The data START
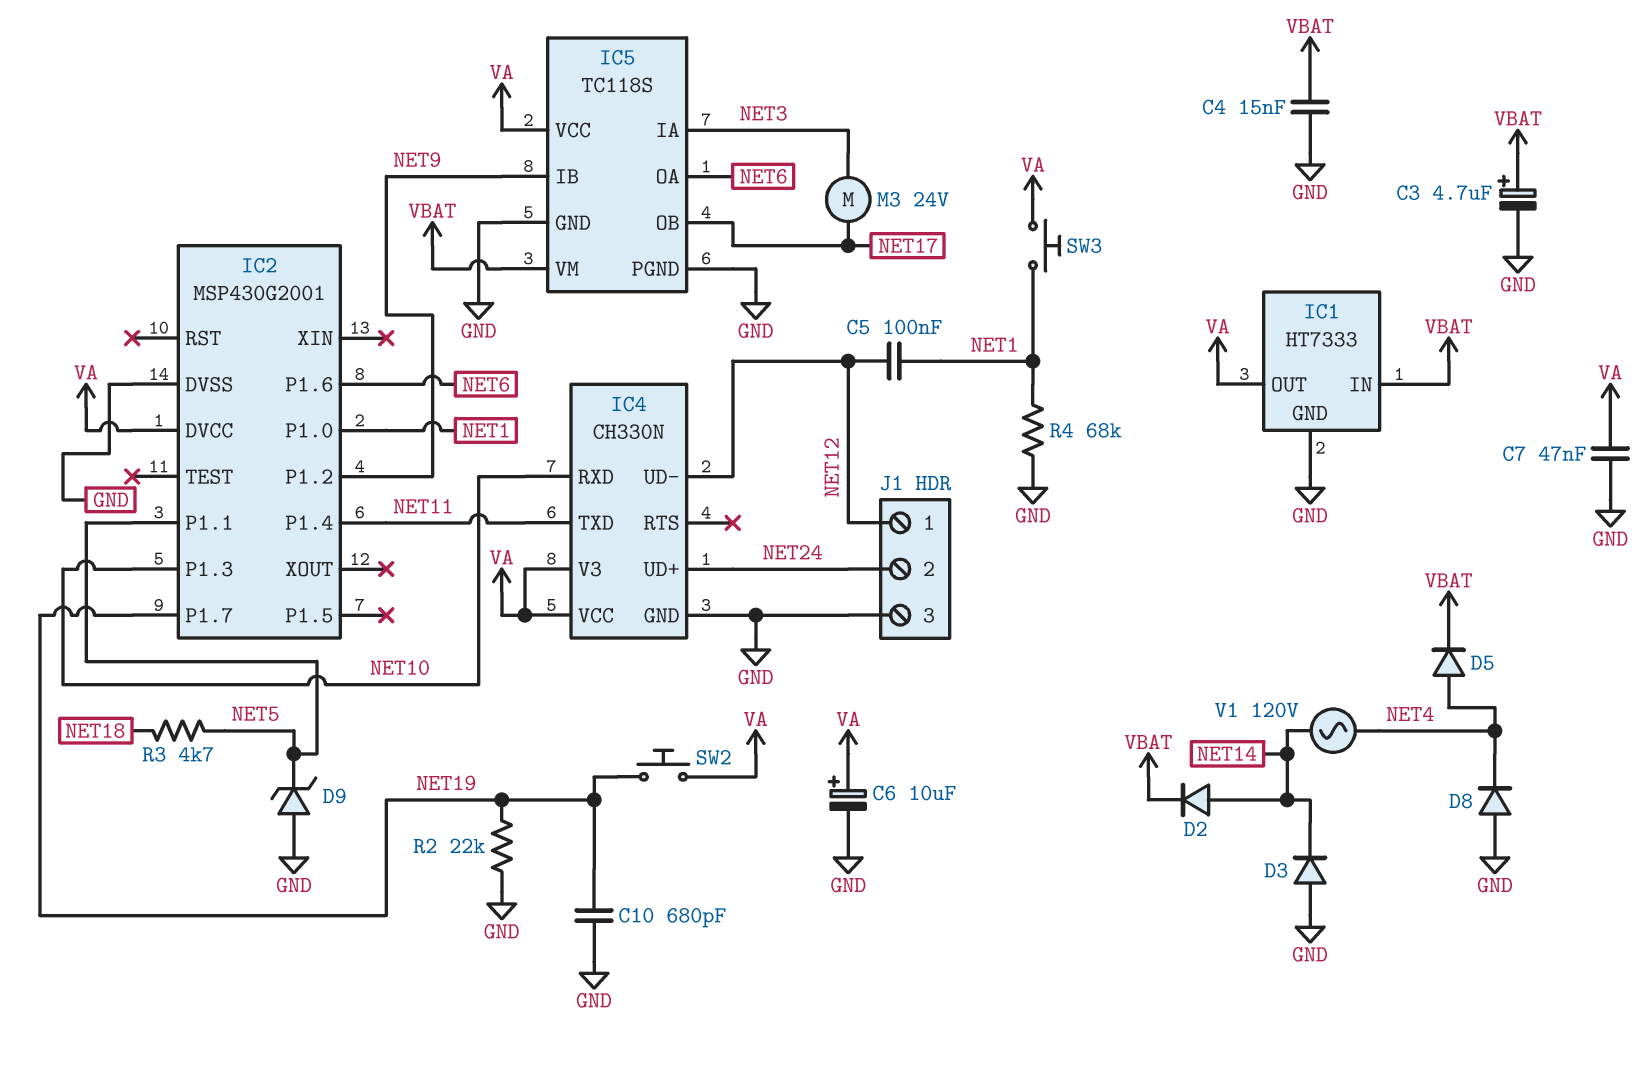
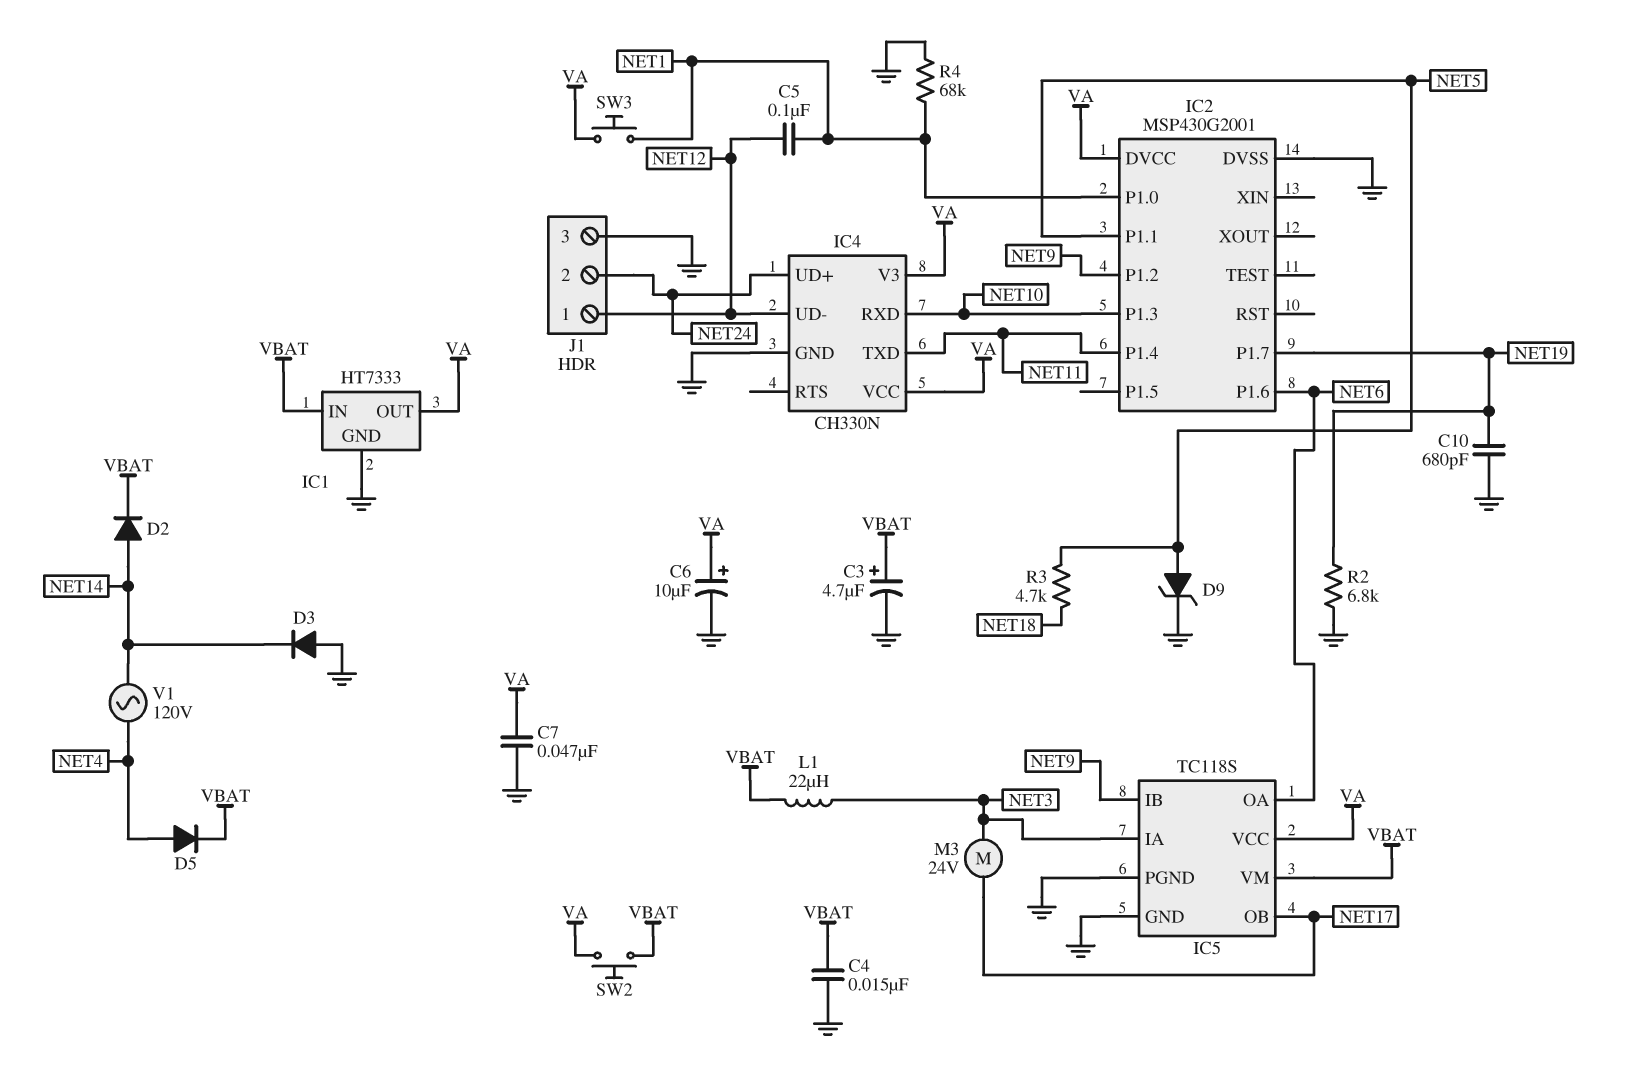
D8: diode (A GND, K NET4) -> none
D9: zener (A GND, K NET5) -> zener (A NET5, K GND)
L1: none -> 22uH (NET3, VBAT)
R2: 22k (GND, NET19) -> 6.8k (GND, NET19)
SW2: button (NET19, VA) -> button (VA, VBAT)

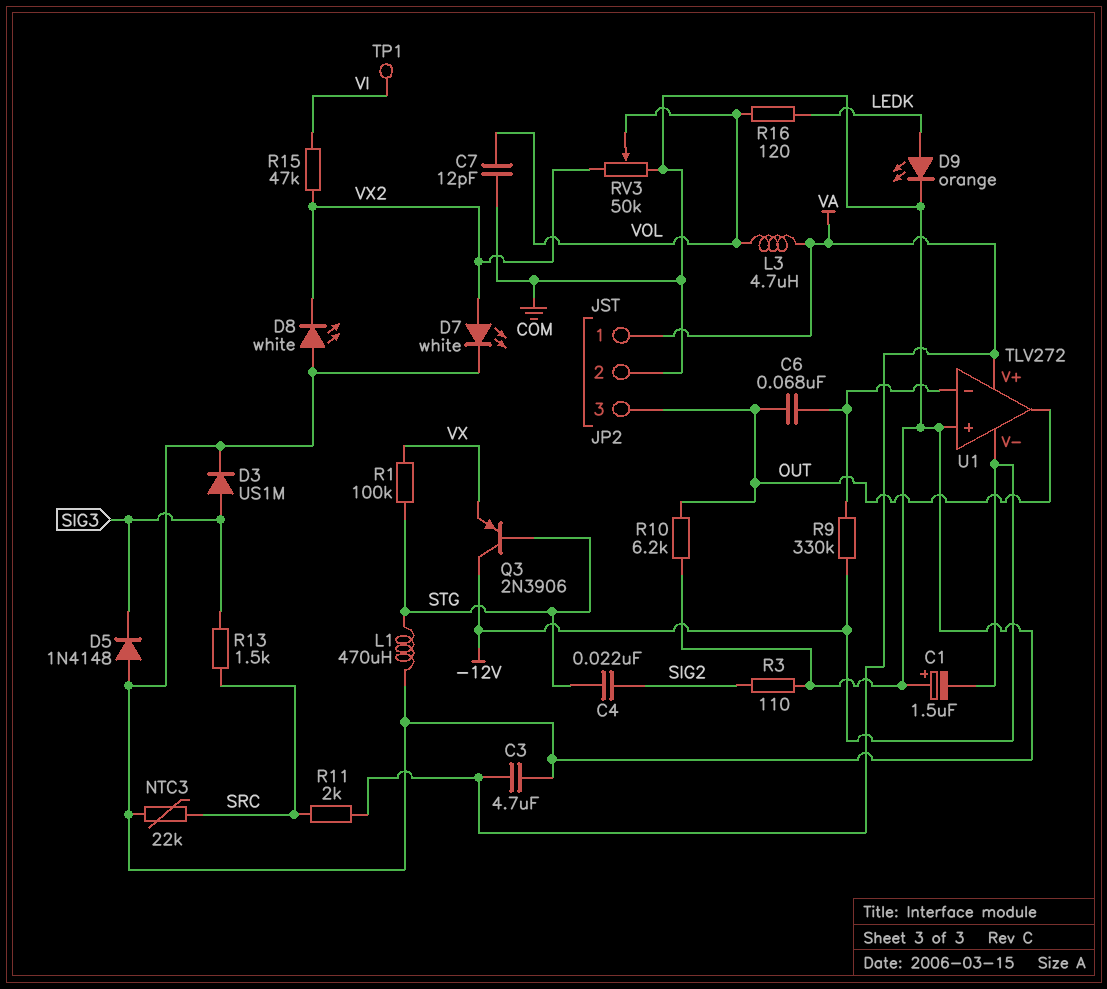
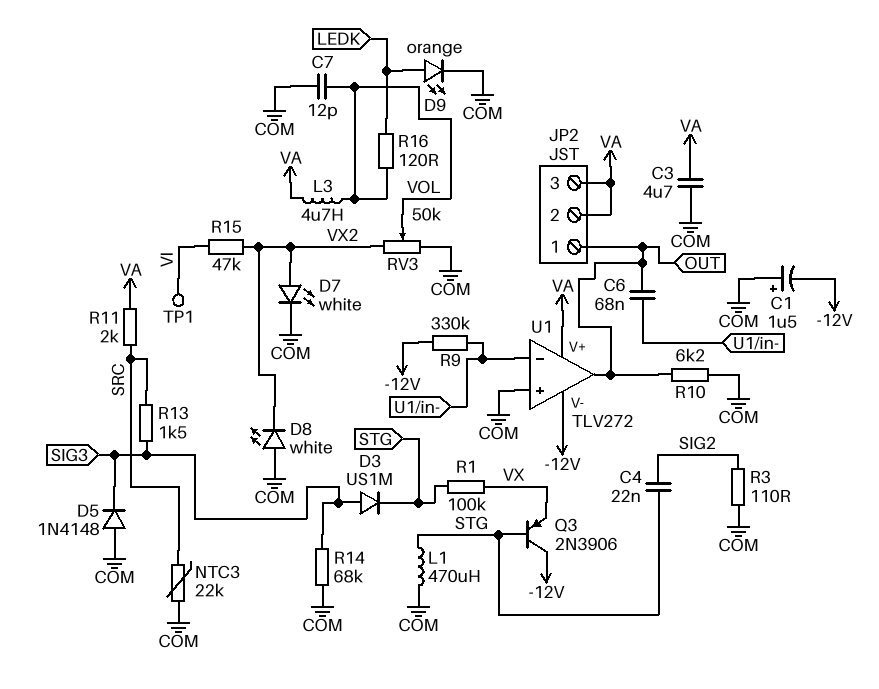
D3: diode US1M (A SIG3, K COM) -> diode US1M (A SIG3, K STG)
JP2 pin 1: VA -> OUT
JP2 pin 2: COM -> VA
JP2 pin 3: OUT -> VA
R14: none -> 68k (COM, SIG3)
The data END
● **Exercise requirements**
Exact copies of the lines from the one holding "JP2 pin 1: VA -> OUT" to the end of the entries are all that should be written.

● **Solution to the exercise**
JP2 pin 1: VA -> OUT
JP2 pin 2: COM -> VA
JP2 pin 3: OUT -> VA
R14: none -> 68k (COM, SIG3)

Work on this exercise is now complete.